**WORK REQUEST**. Please write out each entry below exactly as given.

**Object matching data**.
::::::
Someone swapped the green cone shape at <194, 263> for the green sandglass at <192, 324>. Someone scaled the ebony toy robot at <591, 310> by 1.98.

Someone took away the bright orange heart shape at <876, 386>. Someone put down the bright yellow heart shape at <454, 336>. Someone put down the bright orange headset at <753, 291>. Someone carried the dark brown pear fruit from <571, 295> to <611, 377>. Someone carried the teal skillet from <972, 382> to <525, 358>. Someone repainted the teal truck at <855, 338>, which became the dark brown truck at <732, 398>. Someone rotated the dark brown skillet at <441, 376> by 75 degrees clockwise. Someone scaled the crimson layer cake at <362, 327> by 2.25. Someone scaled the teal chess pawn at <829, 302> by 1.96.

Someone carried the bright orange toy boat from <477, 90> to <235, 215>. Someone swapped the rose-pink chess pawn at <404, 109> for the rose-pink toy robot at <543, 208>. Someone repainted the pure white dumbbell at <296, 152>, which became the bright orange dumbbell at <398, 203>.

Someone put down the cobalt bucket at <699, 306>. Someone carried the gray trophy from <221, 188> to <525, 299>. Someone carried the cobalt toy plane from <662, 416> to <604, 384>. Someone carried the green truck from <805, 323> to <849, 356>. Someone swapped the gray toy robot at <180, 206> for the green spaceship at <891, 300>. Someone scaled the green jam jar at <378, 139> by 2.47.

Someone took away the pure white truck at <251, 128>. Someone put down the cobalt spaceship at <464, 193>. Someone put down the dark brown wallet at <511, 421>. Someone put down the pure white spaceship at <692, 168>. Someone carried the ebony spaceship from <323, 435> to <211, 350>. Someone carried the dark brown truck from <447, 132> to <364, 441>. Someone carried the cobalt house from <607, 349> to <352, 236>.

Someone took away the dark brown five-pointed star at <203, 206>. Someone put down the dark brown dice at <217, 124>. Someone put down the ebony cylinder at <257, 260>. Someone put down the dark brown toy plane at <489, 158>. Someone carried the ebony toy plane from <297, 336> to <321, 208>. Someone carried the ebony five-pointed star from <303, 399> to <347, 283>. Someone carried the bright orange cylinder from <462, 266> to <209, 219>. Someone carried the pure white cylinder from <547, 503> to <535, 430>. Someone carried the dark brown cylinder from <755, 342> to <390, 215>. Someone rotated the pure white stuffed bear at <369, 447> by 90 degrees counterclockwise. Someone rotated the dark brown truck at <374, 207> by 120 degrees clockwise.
::::::
**EXERCISE RESPONSE**.
Someone swapped the green cone shape at <194, 263> for the green sandglass at <192, 324>. Someone scaled the ebony toy robot at <591, 310> by 1.98.

Someone took away the bright orange heart shape at <876, 386>. Someone put down the bright yellow heart shape at <454, 336>. Someone put down the bright orange headset at <753, 291>. Someone carried the dark brown pear fruit from <571, 295> to <611, 377>. Someone carried the teal skillet from <972, 382> to <525, 358>. Someone repainted the teal truck at <855, 338>, which became the dark brown truck at <732, 398>. Someone rotated the dark brown skillet at <441, 376> by 75 degrees clockwise. Someone scaled the crimson layer cake at <362, 327> by 2.25. Someone scaled the teal chess pawn at <829, 302> by 1.96.

Someone carried the bright orange toy boat from <477, 90> to <235, 215>. Someone swapped the rose-pink chess pawn at <404, 109> for the rose-pink toy robot at <543, 208>. Someone repainted the pure white dumbbell at <296, 152>, which became the bright orange dumbbell at <398, 203>.

Someone put down the cobalt bucket at <699, 306>. Someone carried the gray trophy from <221, 188> to <525, 299>. Someone carried the cobalt toy plane from <662, 416> to <604, 384>. Someone carried the green truck from <805, 323> to <849, 356>. Someone swapped the gray toy robot at <180, 206> for the green spaceship at <891, 300>. Someone scaled the green jam jar at <378, 139> by 2.47.

Someone took away the pure white truck at <251, 128>. Someone put down the cobalt spaceship at <464, 193>. Someone put down the dark brown wallet at <511, 421>. Someone put down the pure white spaceship at <692, 168>. Someone carried the ebony spaceship from <323, 435> to <211, 350>. Someone carried the dark brown truck from <447, 132> to <364, 441>. Someone carried the cobalt house from <607, 349> to <352, 236>.

Someone took away the dark brown five-pointed star at <203, 206>. Someone put down the dark brown dice at <217, 124>. Someone put down the ebony cylinder at <257, 260>. Someone put down the dark brown toy plane at <489, 158>. Someone carried the ebony toy plane from <297, 336> to <321, 208>. Someone carried the ebony five-pointed star from <303, 399> to <347, 283>. Someone carried the bright orange cylinder from <462, 266> to <209, 219>. Someone carried the pure white cylinder from <547, 503> to <535, 430>. Someone carried the dark brown cylinder from <755, 342> to <390, 215>. Someone rotated the pure white stuffed bear at <369, 447> by 90 degrees counterclockwise. Someone rotated the dark brown truck at <374, 207> by 120 degrees clockwise.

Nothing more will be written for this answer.